◆ DIRECTIONS: Pictures aside, each entry has to be returned exactly as it stands.

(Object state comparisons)
- Opening Delimiter -

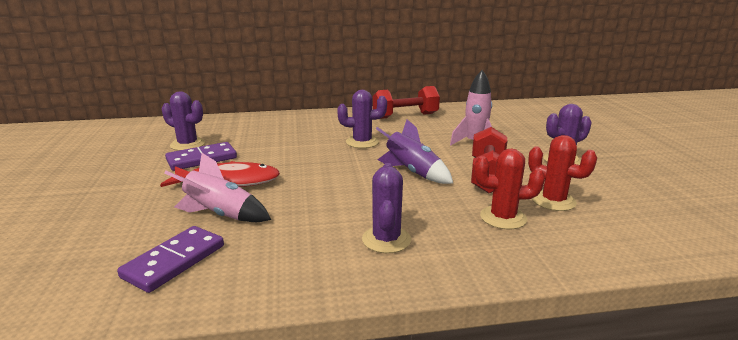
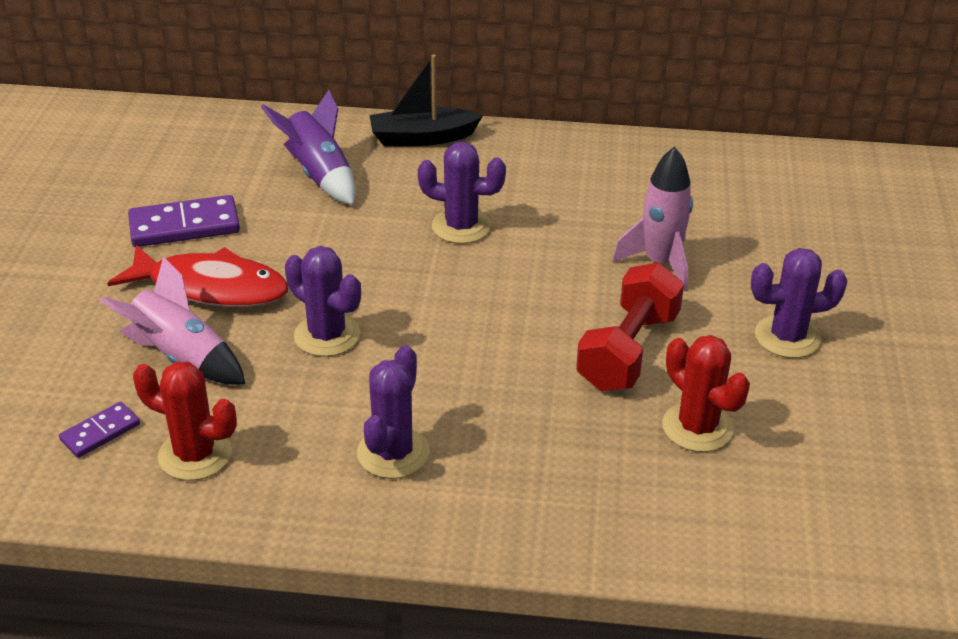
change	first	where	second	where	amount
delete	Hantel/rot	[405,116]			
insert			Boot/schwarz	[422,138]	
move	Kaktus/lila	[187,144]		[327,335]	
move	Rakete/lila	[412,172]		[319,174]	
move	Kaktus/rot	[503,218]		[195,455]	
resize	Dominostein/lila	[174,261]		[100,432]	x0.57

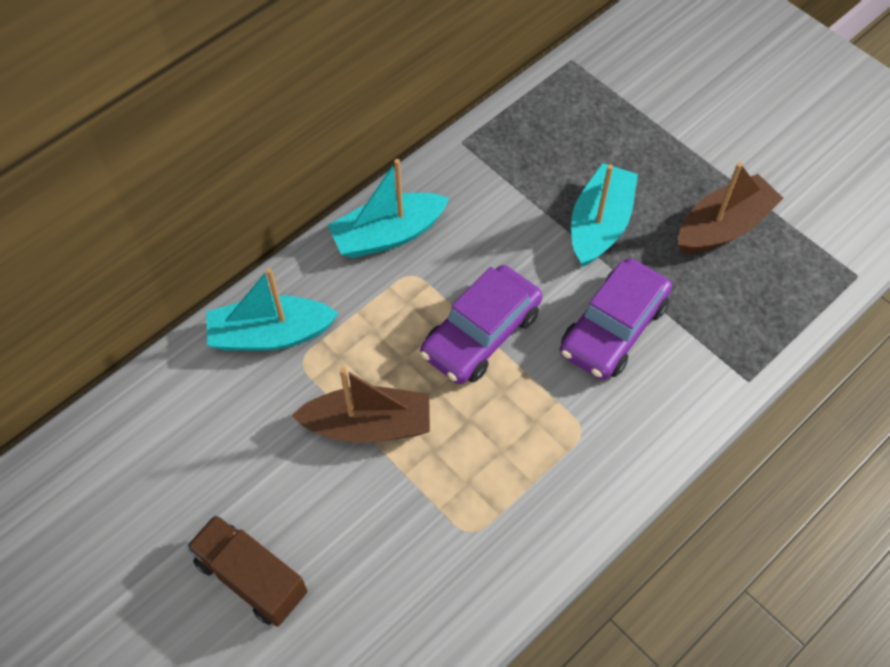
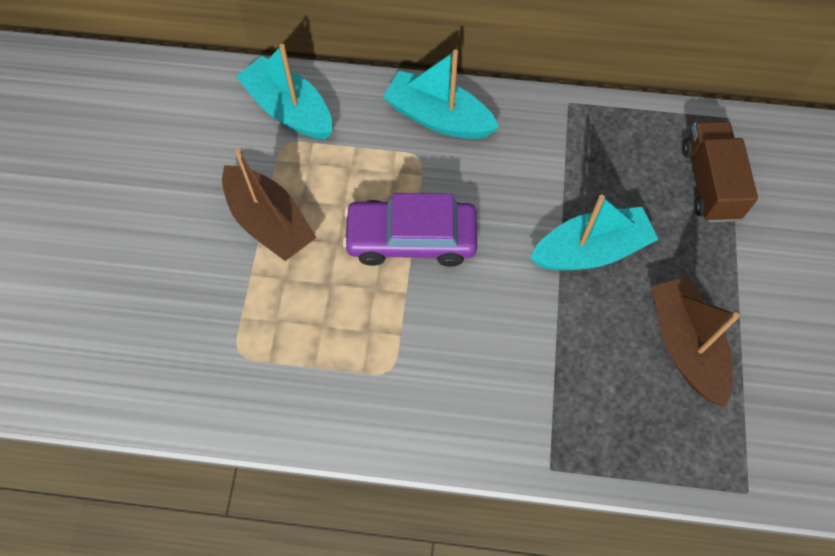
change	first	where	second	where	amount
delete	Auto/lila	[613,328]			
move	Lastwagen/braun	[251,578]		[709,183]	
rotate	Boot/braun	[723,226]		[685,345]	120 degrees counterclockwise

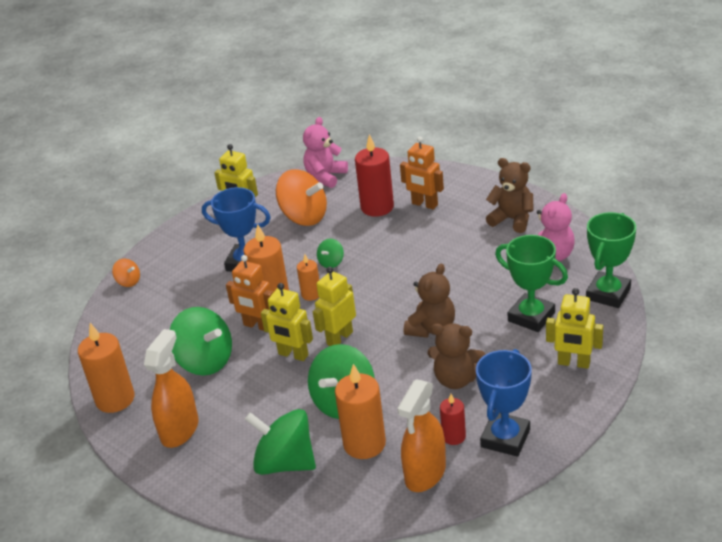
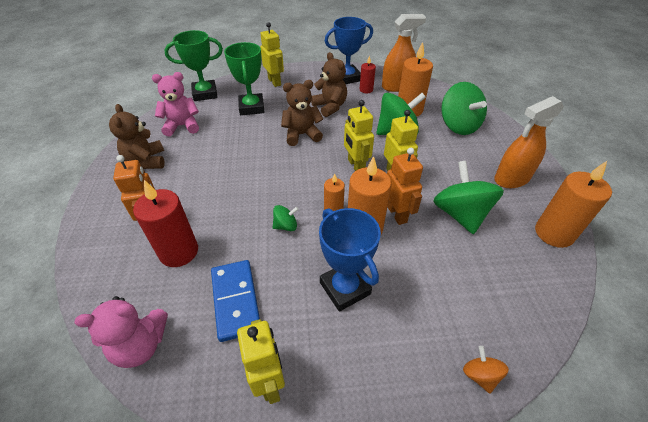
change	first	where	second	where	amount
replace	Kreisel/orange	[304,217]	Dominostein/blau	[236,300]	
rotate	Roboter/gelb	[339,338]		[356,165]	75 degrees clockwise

- Closing Delimiter -

◆ EXPECTED ANSWER:
change	first	where	second	where	amount
delete	Hantel/rot	[405,116]			
insert			Boot/schwarz	[422,138]	
move	Kaktus/lila	[187,144]		[327,335]	
move	Rakete/lila	[412,172]		[319,174]	
move	Kaktus/rot	[503,218]		[195,455]	
resize	Dominostein/lila	[174,261]		[100,432]	x0.57

change	first	where	second	where	amount
delete	Auto/lila	[613,328]			
move	Lastwagen/braun	[251,578]		[709,183]	
rotate	Boot/braun	[723,226]		[685,345]	120 degrees counterclockwise

change	first	where	second	where	amount
replace	Kreisel/orange	[304,217]	Dominostein/blau	[236,300]	
rotate	Roboter/gelb	[339,338]		[356,165]	75 degrees clockwise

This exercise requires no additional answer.